Return only the count of lines in the listing below where the word "size" appears.

> MATERIAL SHOWN:
▬▬▬▬▬▬▬▬▬▬

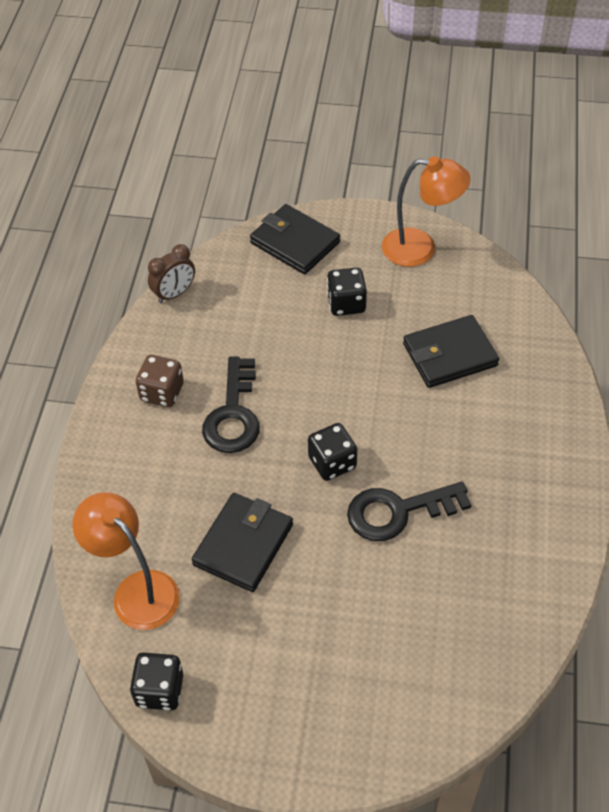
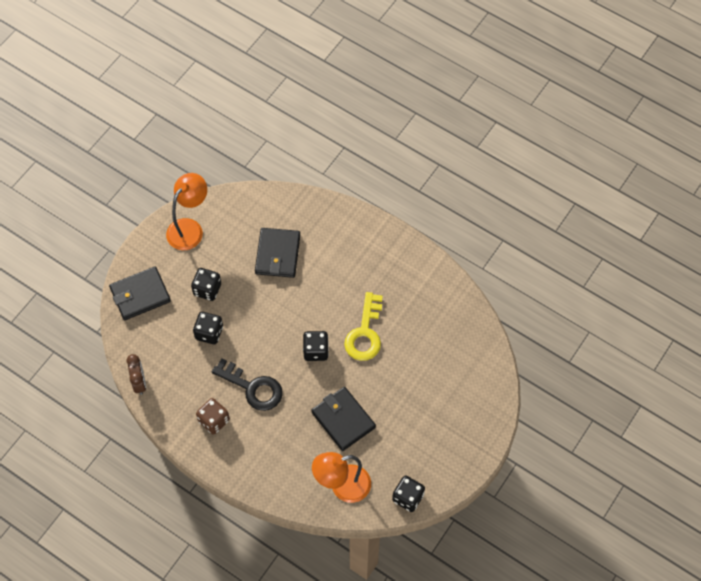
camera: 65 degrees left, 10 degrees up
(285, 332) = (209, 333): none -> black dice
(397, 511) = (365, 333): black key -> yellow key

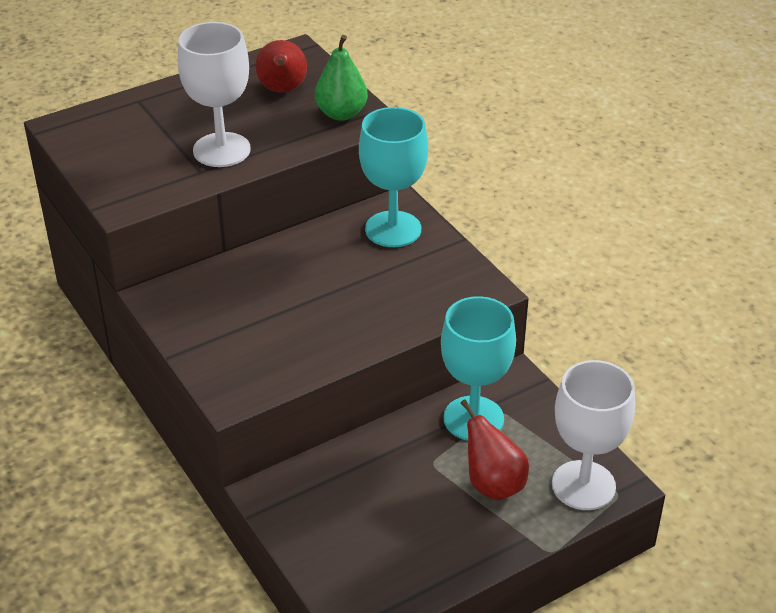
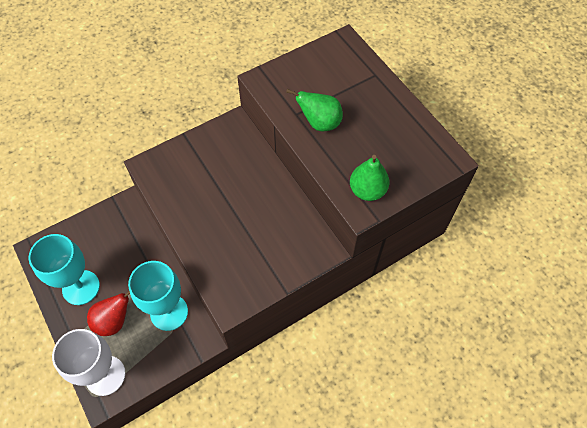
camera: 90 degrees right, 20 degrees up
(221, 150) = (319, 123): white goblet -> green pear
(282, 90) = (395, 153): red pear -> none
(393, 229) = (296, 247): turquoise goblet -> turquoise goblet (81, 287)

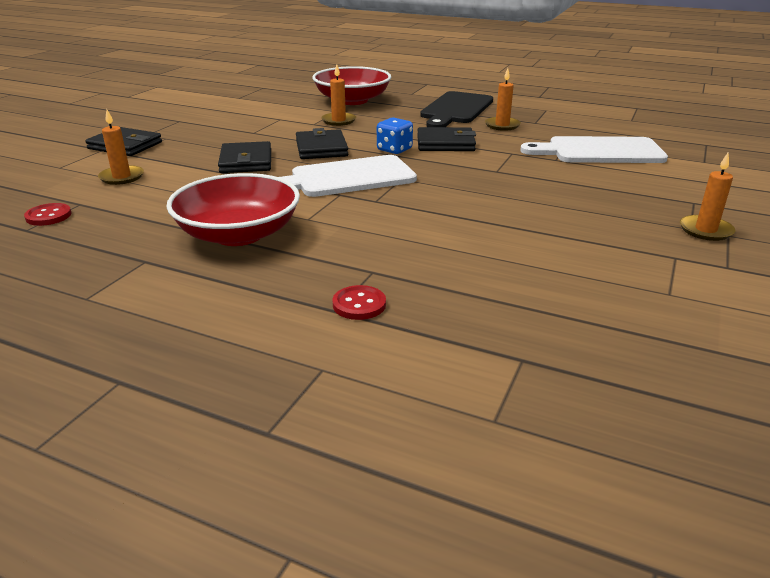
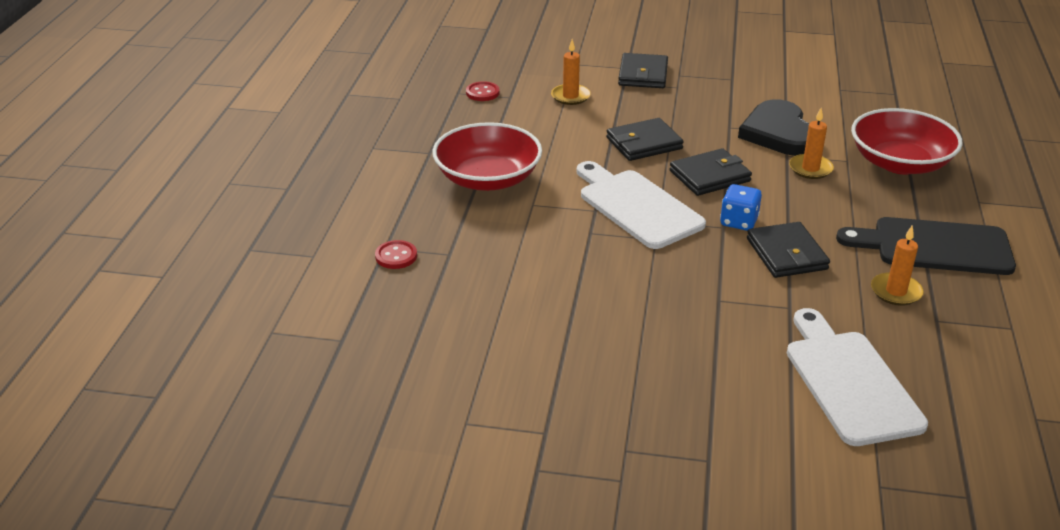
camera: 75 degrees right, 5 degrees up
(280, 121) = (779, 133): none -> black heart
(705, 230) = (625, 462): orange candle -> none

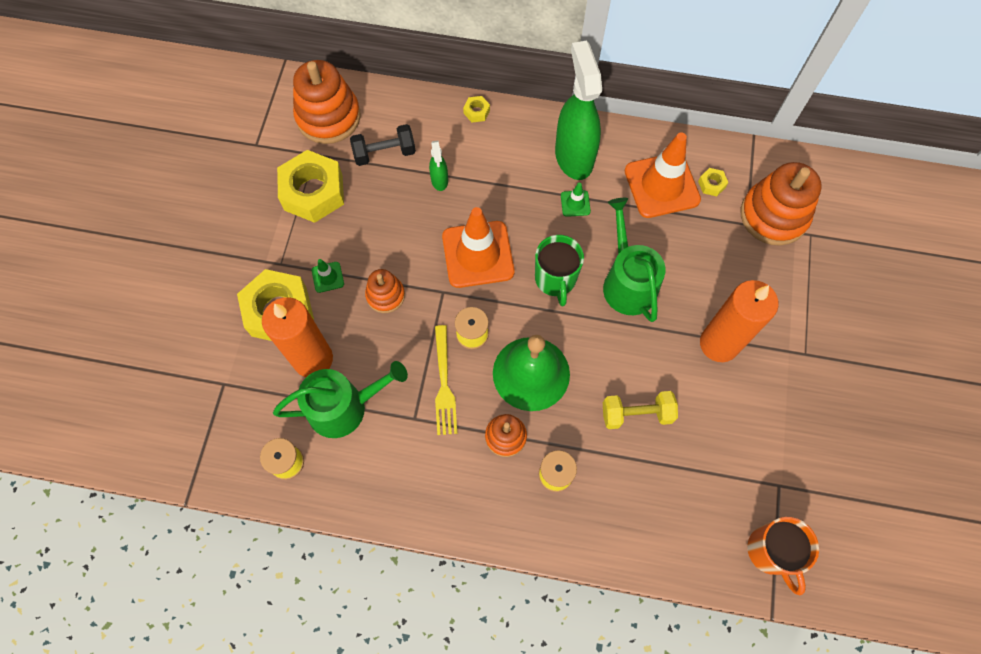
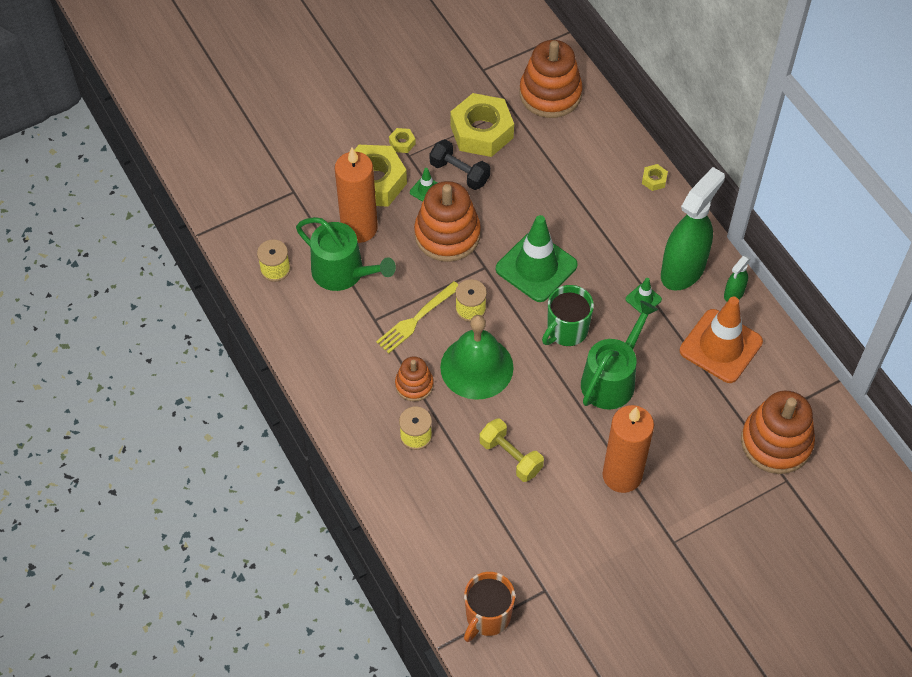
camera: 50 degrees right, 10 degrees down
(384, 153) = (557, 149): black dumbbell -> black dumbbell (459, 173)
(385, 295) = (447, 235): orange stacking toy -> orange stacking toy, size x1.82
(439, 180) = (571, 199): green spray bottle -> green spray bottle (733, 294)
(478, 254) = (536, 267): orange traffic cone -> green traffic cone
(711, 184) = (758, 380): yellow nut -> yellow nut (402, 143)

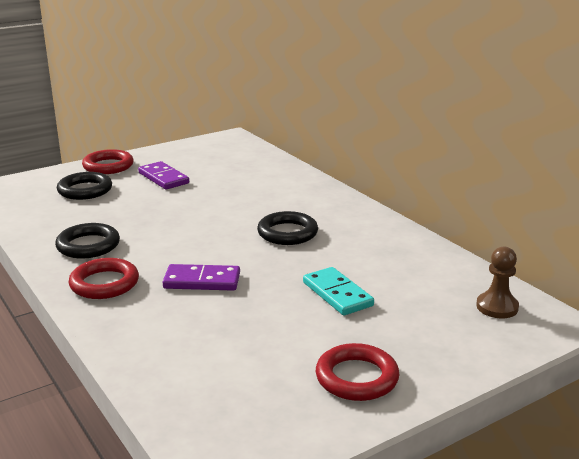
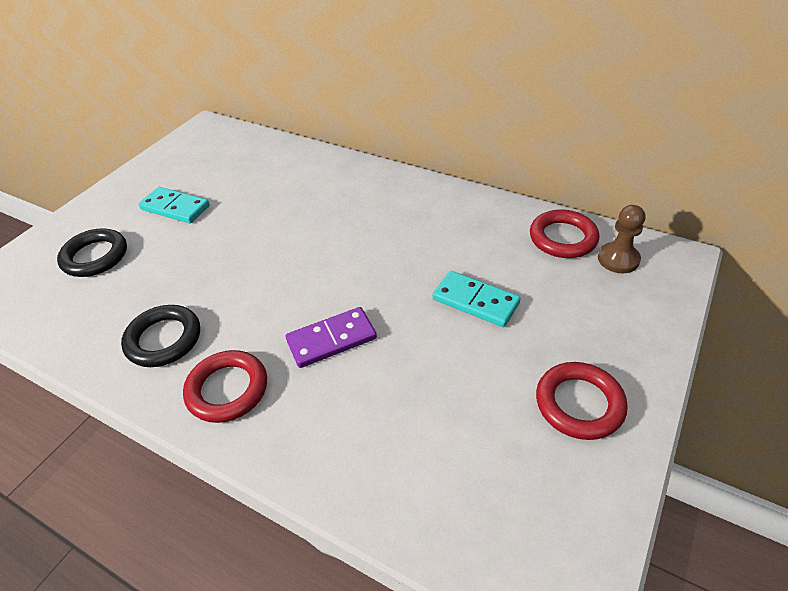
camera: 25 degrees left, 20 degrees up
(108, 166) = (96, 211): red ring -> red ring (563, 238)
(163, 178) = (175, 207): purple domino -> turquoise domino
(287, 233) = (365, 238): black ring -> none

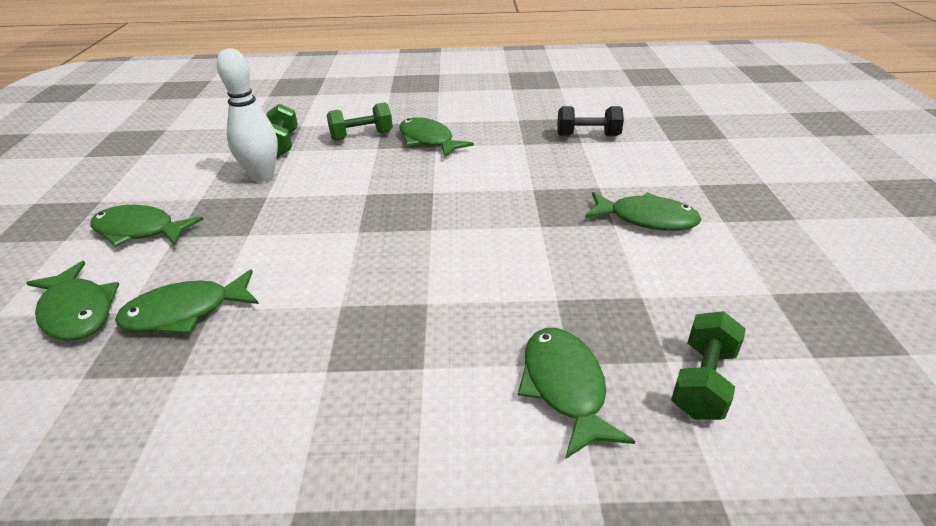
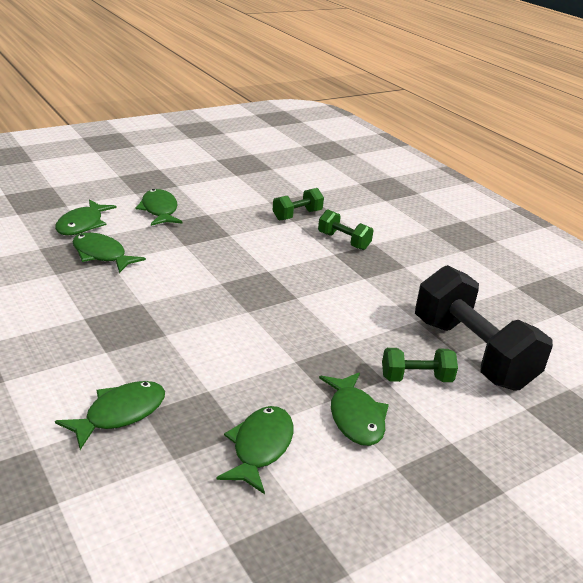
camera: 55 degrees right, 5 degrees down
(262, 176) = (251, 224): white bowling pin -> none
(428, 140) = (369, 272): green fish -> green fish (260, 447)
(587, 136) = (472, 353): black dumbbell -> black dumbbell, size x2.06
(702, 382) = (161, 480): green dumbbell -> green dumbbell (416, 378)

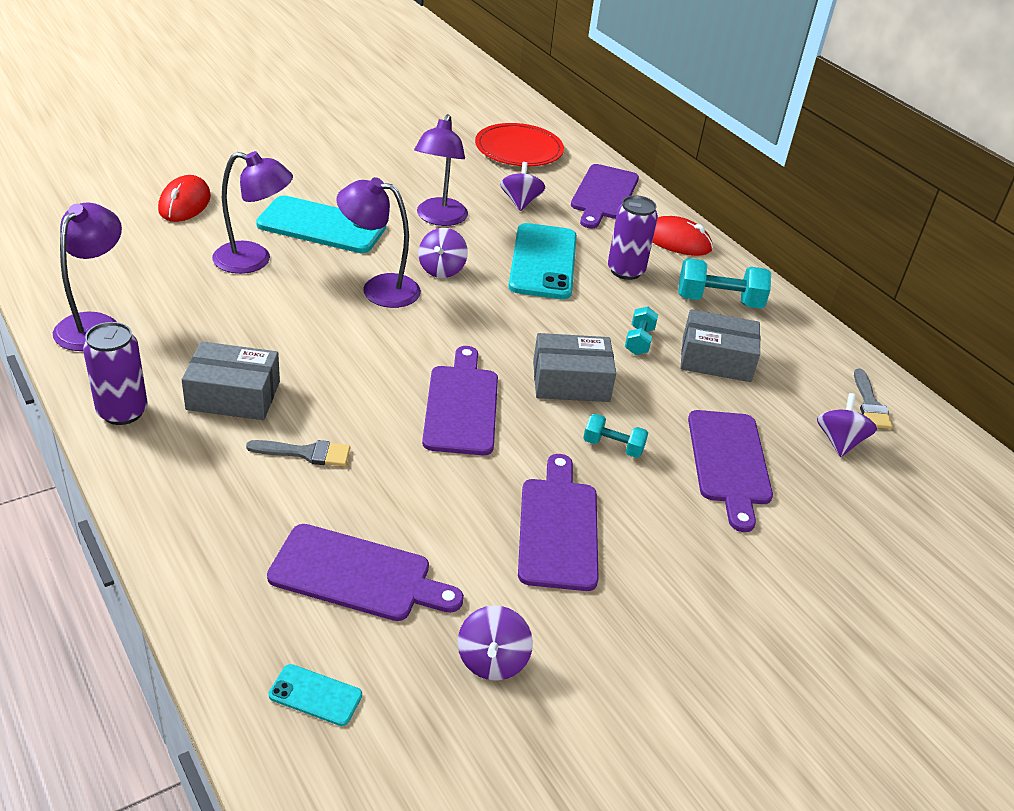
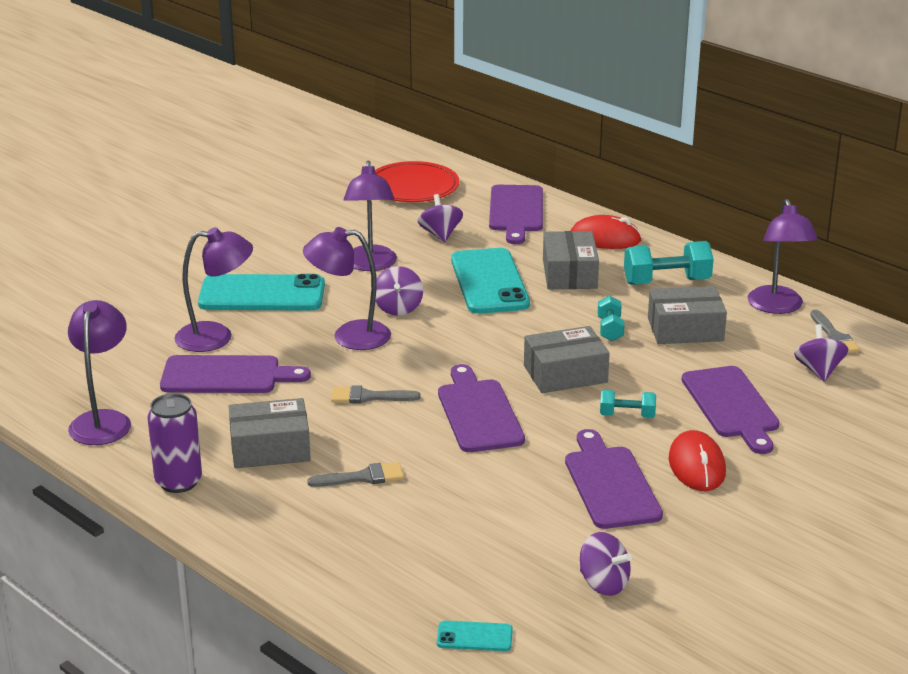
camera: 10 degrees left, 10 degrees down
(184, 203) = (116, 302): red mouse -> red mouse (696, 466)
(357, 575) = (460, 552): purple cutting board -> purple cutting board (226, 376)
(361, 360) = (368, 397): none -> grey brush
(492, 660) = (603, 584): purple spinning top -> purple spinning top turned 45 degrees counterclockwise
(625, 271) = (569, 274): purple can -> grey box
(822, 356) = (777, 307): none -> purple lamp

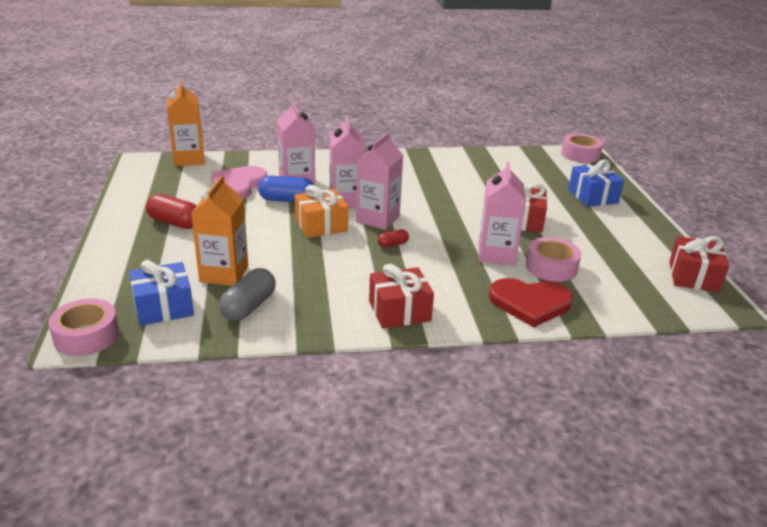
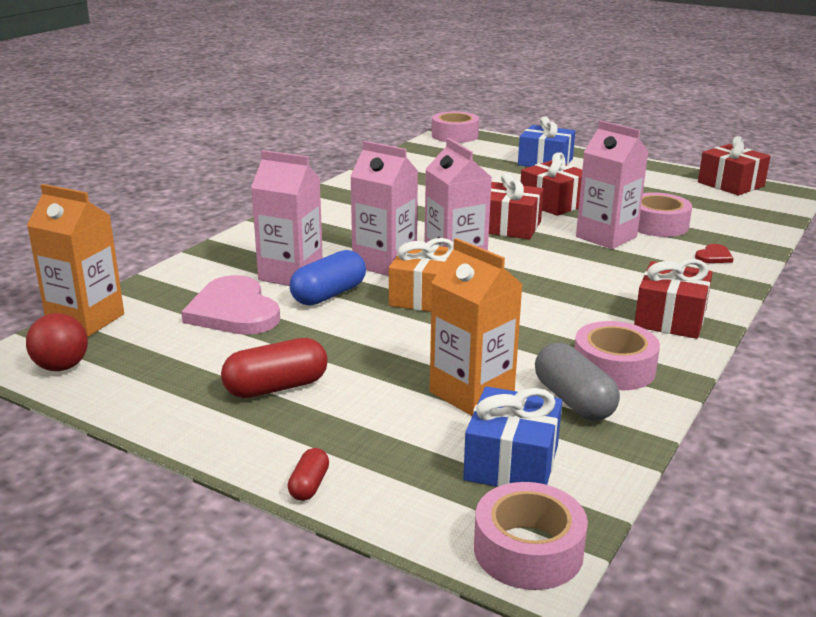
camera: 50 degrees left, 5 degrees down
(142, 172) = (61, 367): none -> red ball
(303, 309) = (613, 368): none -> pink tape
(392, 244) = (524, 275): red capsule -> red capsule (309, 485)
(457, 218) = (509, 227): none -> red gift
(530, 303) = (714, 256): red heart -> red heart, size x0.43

▬▬▬▬▬▬▬▬▬▬

> ANSWER SPACE: 3